EXERCISE GOAL: Scan each line of the records for the word "Notes" and extract the ones that have it.

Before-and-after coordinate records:
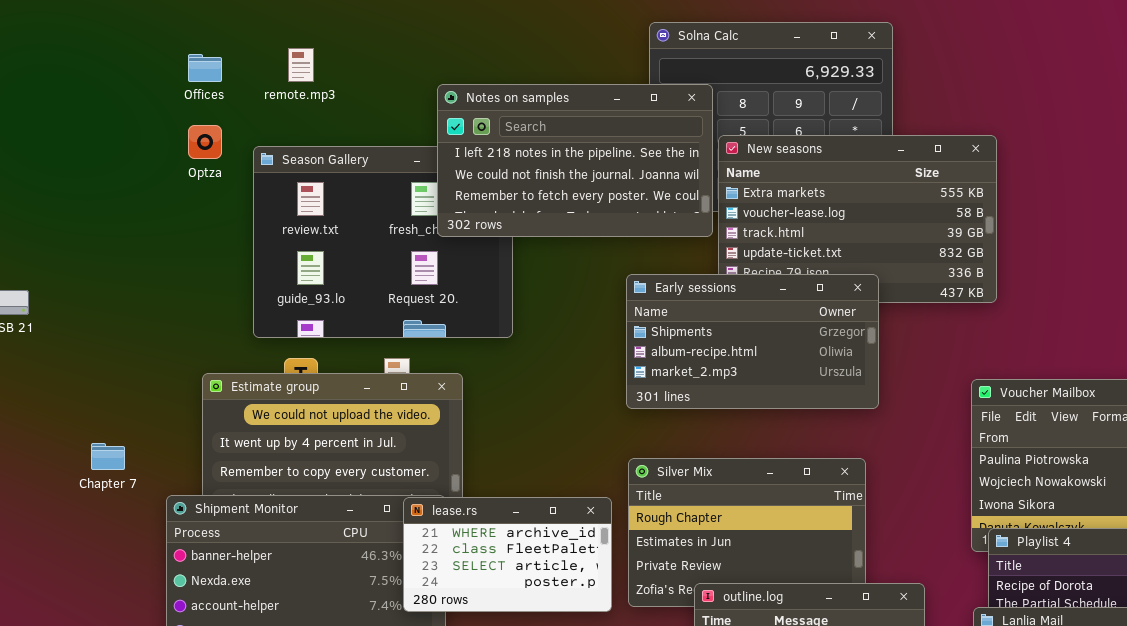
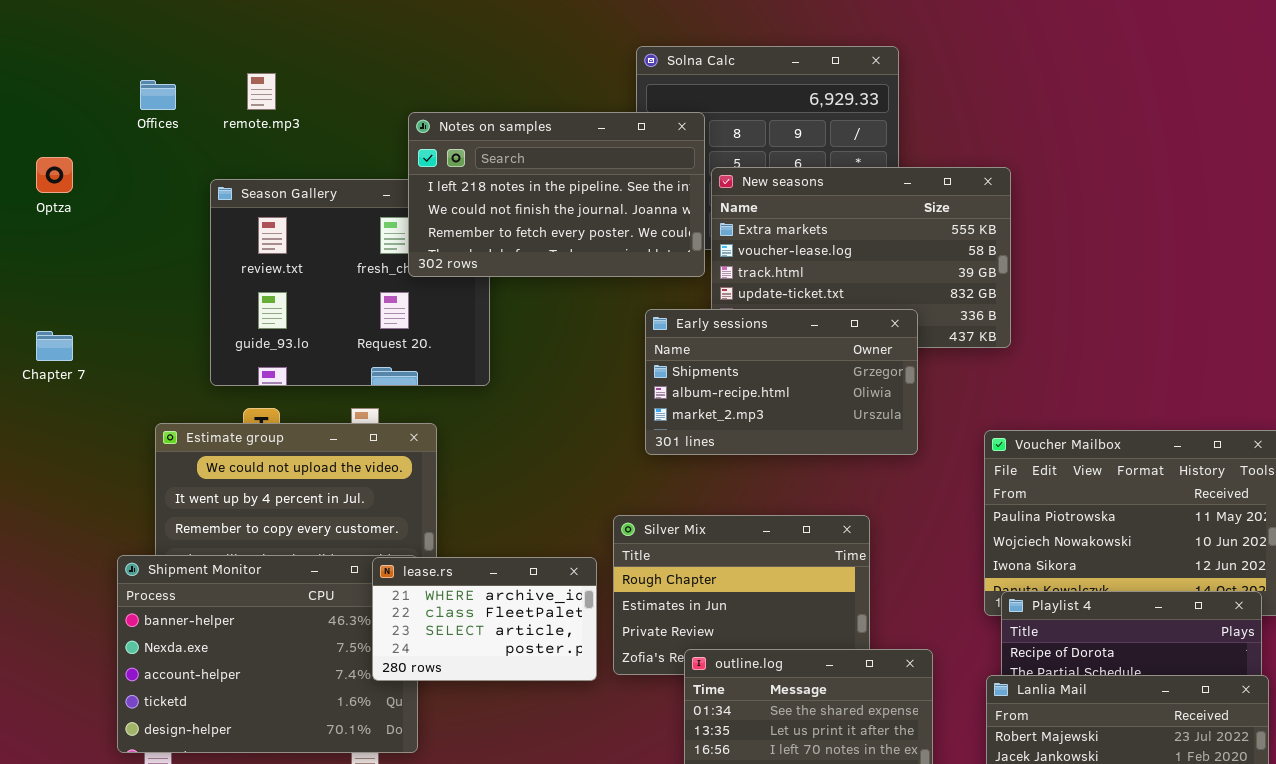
Optza: [188,125,222,159] -> [36,157,73,193], moved
Early sessions: [626,274,879,409] -> [645,309,918,455], moved
Chapter 7: [91,443,125,470] -> [36,331,73,361], moved

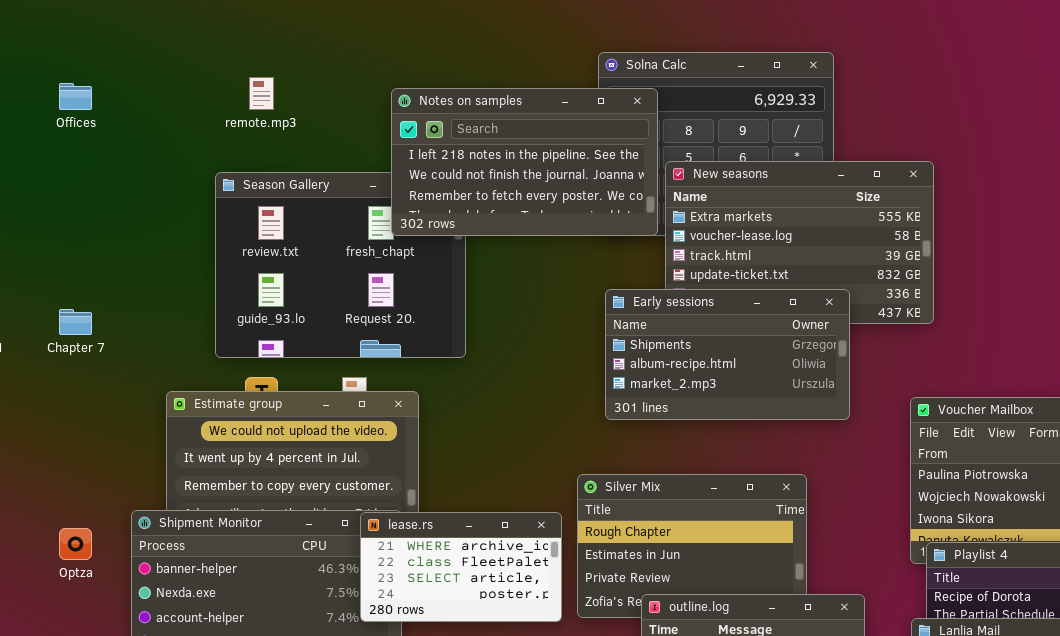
Offices: [140,80,176,110] -> [59,83,92,110], moved
Notes on samples: [408,112,705,277] -> [391,88,658,236], moved
Optza: [36,157,73,193] -> [59,528,92,560], moved

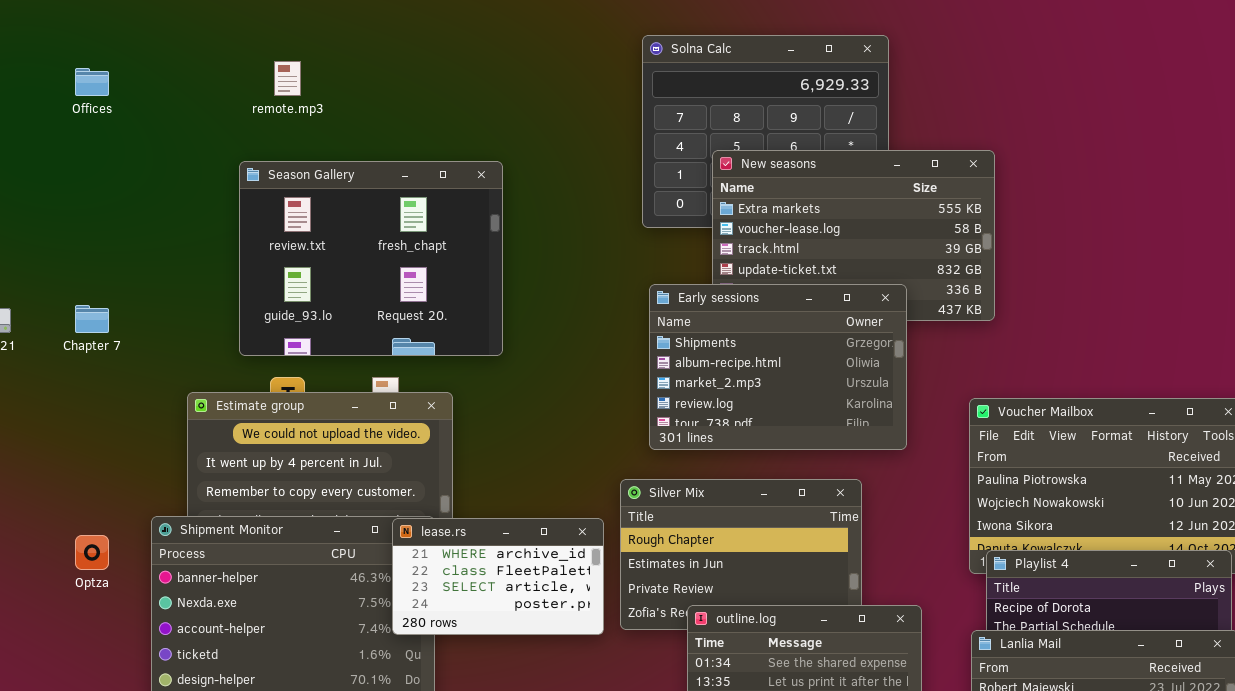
Notes on samples: [391,88,658,236] -> none, closed
Early sessions: [605,289,850,420] -> [649,284,907,450], resized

TASK RESULT:
Notes on samples: [408,112,705,277] -> [391,88,658,236], moved
Notes on samples: [391,88,658,236] -> none, closed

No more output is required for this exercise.